§ What the task asks: Below are entries. Copy exactly the lines running from the line that holds "camera: 45 degrees left, 5 degrees up" to the line that holds "none -> blue cube [724,289,788,358]", with both ends included.

(Entries taken from a collection)
-- Opening Marker --

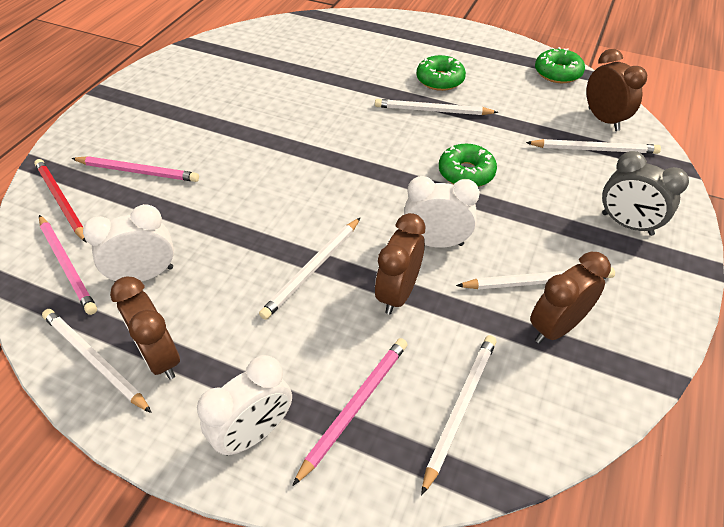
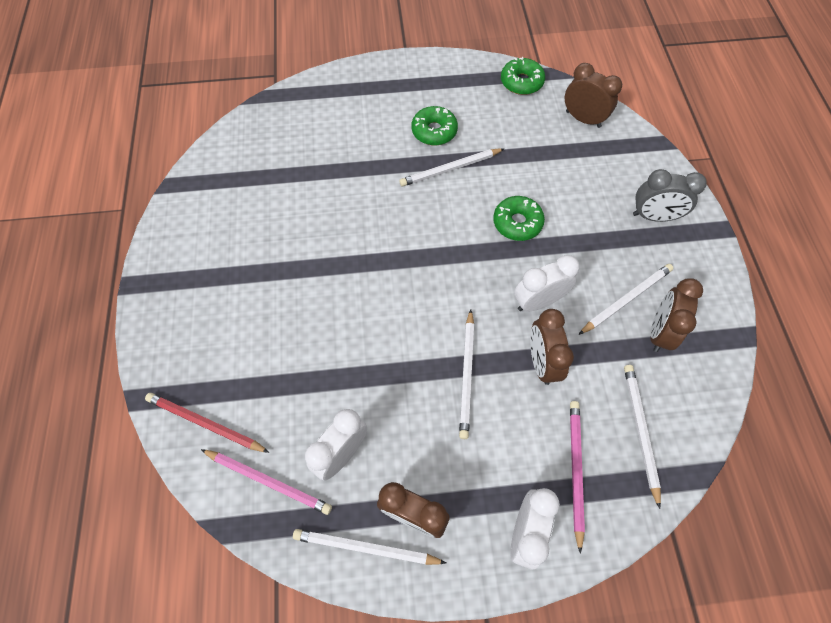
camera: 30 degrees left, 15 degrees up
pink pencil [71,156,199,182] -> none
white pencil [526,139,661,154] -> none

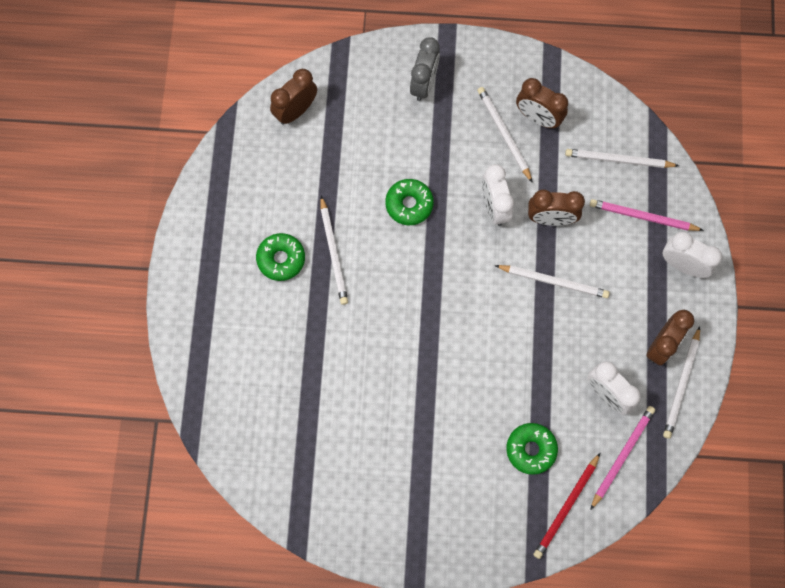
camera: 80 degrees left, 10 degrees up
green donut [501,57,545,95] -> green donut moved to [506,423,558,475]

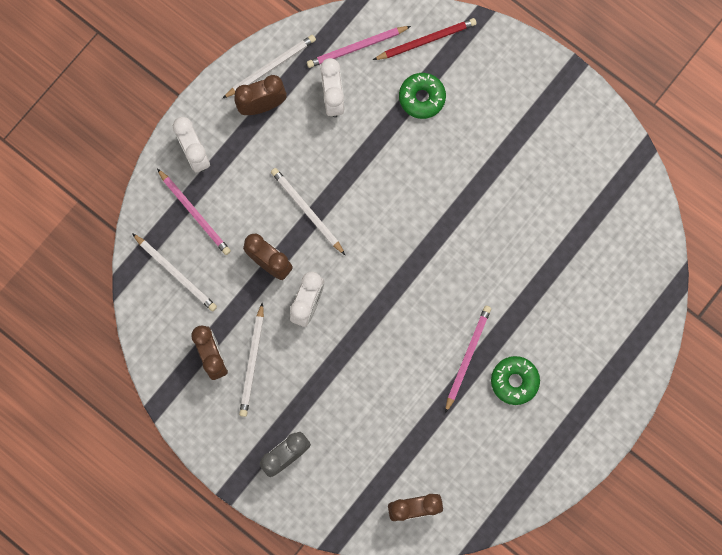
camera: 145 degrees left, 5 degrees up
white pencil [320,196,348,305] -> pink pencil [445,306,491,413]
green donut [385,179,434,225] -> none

-- Closing Marker --
-- Opening Marker --

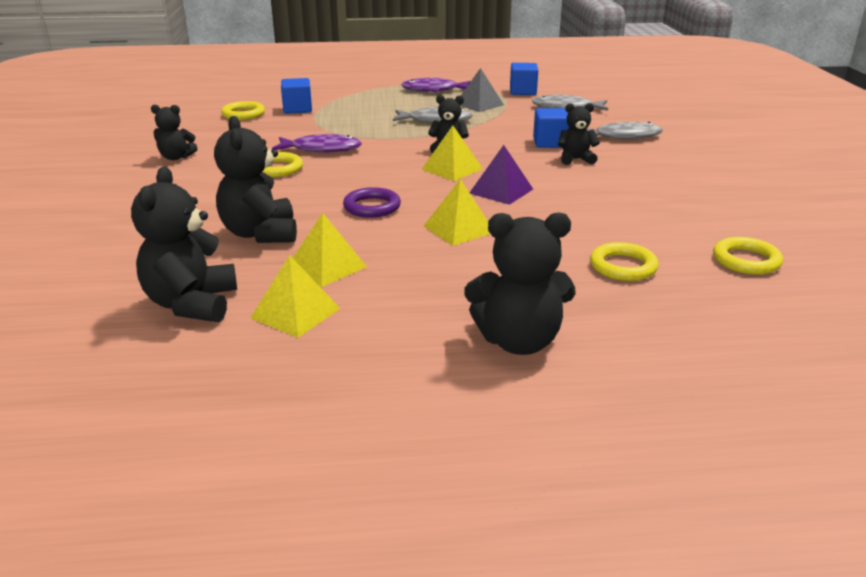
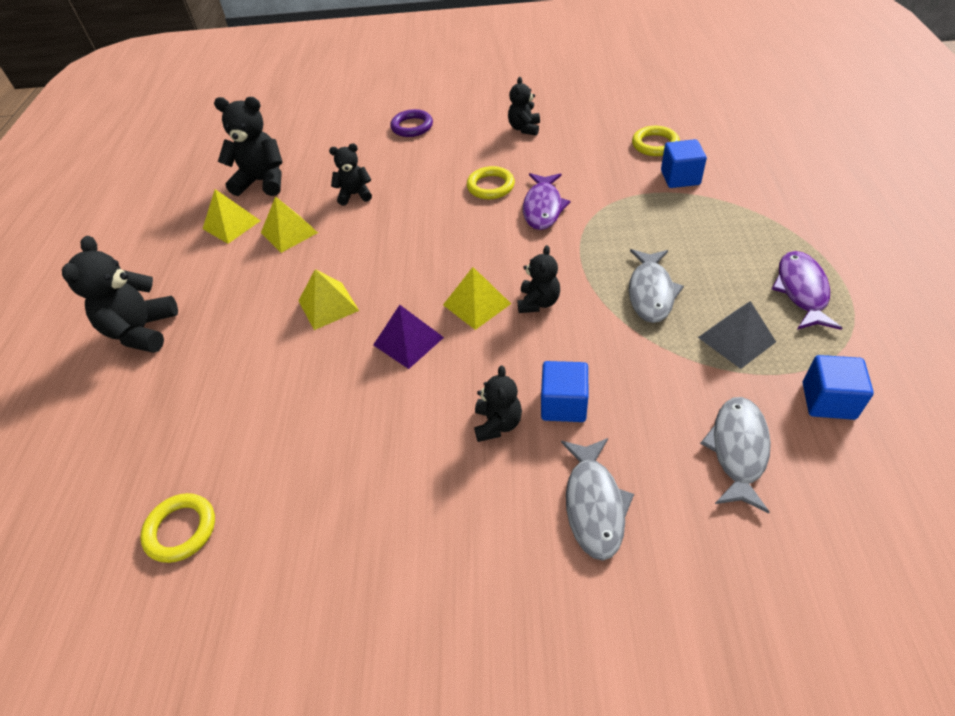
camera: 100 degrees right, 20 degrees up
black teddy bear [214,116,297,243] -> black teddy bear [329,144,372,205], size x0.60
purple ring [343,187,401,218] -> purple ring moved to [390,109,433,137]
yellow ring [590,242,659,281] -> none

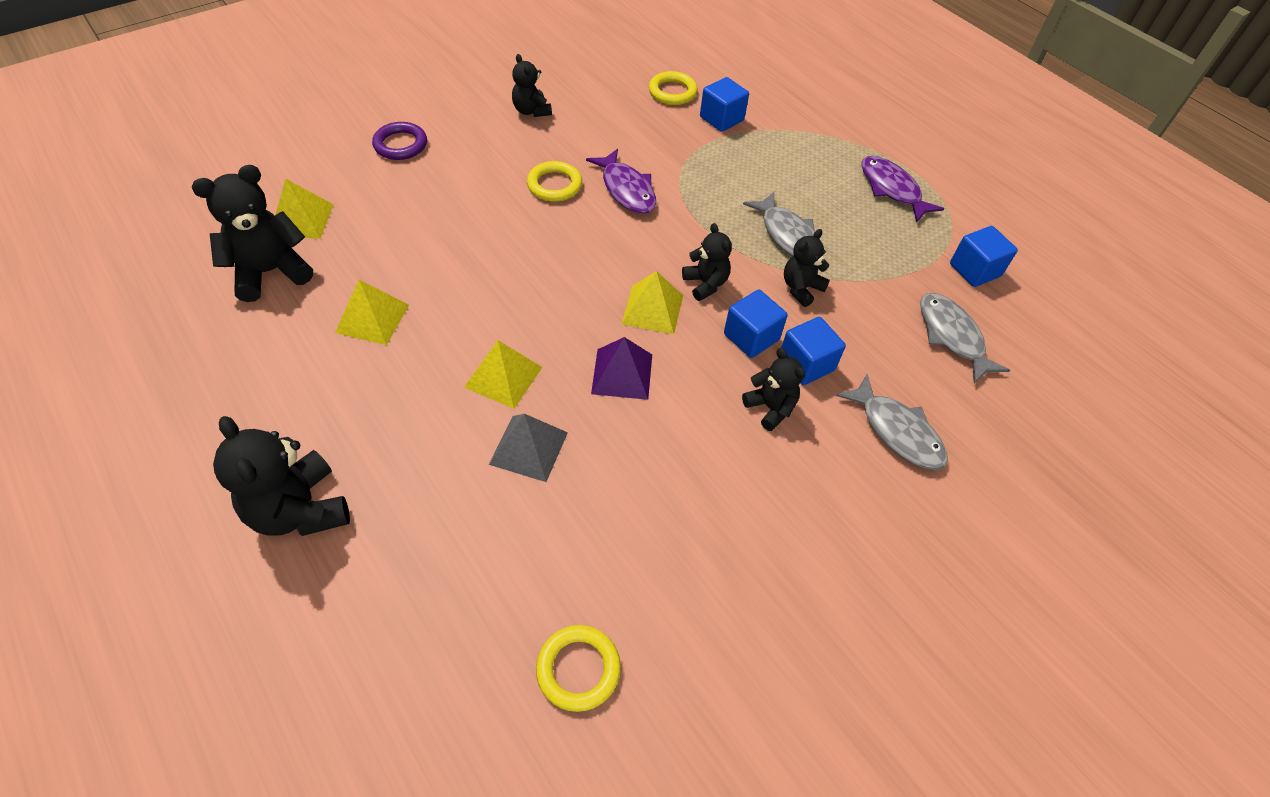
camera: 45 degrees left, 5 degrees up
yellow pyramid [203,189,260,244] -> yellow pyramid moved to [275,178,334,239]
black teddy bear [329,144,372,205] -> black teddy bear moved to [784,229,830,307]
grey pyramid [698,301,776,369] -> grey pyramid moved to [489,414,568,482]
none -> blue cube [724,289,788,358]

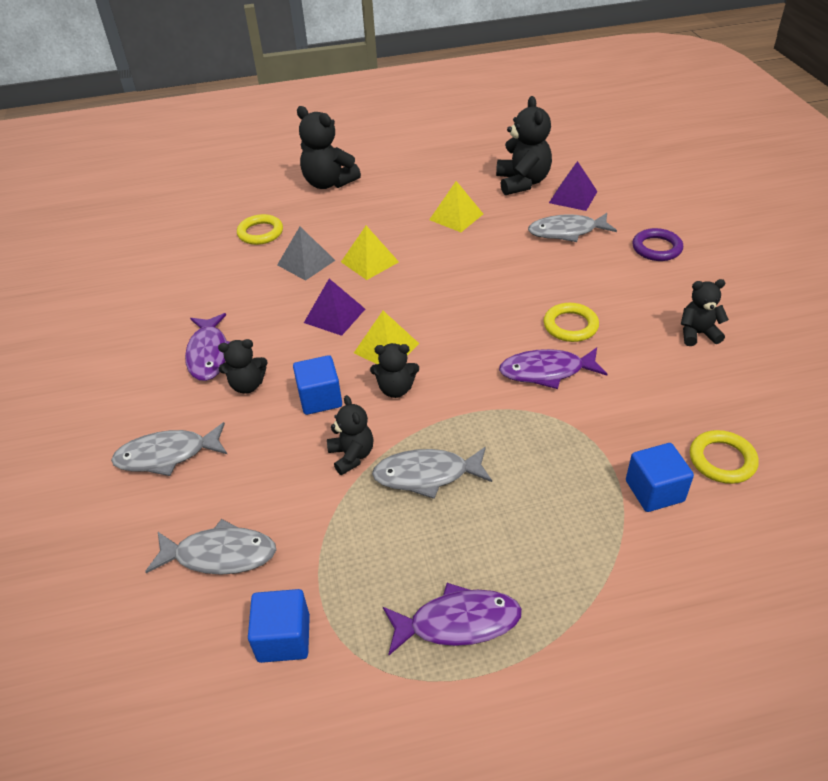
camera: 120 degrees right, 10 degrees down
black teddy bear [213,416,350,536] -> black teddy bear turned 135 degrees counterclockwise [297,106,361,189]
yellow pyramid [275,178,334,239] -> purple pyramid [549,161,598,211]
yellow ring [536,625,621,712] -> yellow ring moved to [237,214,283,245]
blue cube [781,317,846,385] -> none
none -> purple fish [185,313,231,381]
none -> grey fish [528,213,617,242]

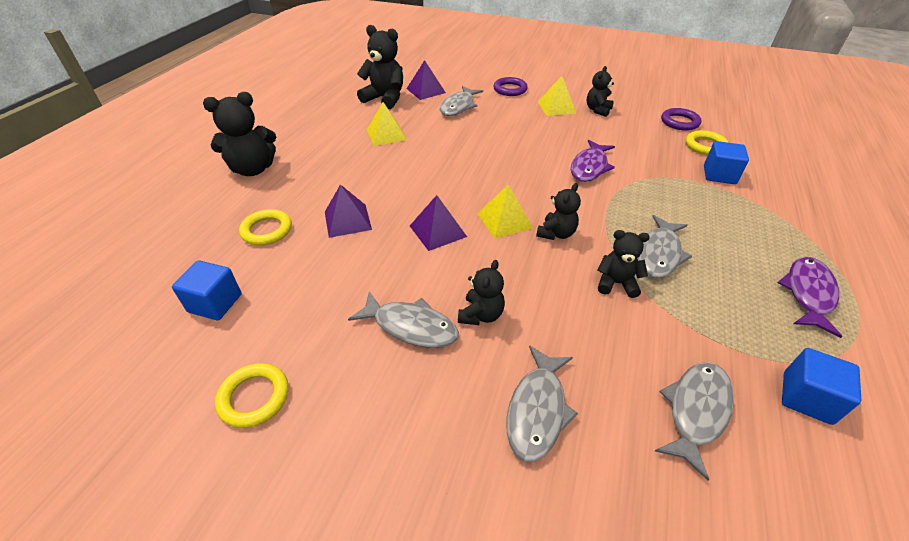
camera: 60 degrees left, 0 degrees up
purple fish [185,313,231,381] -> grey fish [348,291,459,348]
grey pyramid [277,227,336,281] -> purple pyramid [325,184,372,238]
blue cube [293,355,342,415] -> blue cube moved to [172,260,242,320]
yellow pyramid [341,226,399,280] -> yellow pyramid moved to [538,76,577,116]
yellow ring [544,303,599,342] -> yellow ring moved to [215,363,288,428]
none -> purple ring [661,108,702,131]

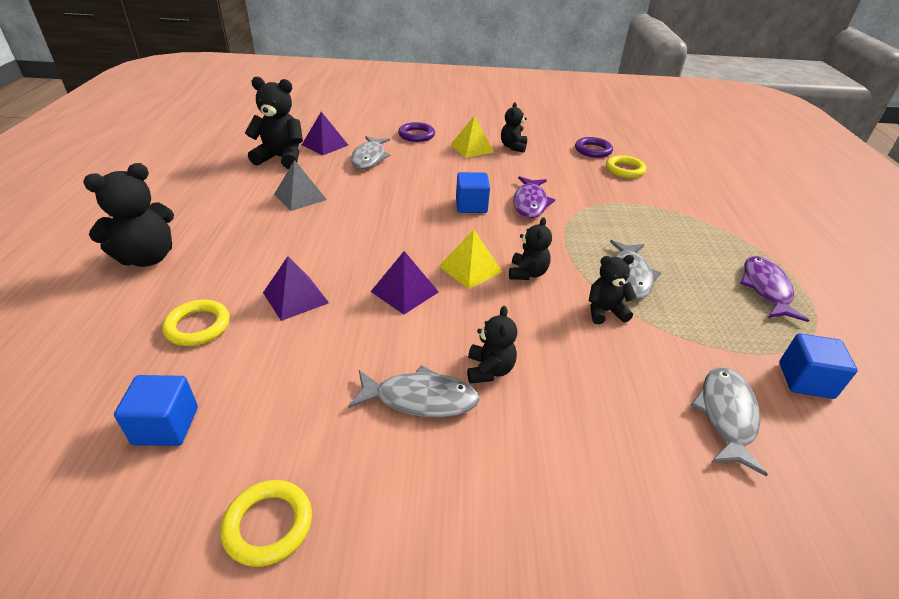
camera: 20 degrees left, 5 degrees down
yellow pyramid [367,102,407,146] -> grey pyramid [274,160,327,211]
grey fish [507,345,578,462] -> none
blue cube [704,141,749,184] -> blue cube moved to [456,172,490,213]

-- Closing Marker --
-- Opening Marker --

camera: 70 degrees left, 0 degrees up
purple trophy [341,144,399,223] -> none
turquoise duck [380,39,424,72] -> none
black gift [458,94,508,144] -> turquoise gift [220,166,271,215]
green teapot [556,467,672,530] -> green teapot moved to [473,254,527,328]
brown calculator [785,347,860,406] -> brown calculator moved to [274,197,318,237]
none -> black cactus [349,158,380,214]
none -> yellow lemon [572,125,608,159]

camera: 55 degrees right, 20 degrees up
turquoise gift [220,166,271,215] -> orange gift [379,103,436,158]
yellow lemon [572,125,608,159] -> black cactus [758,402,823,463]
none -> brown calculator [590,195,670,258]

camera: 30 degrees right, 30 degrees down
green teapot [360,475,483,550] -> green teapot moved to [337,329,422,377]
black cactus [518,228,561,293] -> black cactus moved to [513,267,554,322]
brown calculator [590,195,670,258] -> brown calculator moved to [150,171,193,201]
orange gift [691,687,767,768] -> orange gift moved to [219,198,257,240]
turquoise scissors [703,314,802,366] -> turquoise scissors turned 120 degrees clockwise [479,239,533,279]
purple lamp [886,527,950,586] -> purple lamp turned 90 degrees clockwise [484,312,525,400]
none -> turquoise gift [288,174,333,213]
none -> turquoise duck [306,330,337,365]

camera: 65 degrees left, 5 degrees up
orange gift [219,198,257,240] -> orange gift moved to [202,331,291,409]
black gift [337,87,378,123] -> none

-- Closing Marker --

§ Answer section:
camera: 45 degrees left, 5 degrees up
yellow pyramid [203,189,260,244] -> yellow pyramid moved to [275,178,334,239]
black teddy bear [329,144,372,205] -> black teddy bear moved to [784,229,830,307]
grey pyramid [698,301,776,369] -> grey pyramid moved to [489,414,568,482]
none -> blue cube [724,289,788,358]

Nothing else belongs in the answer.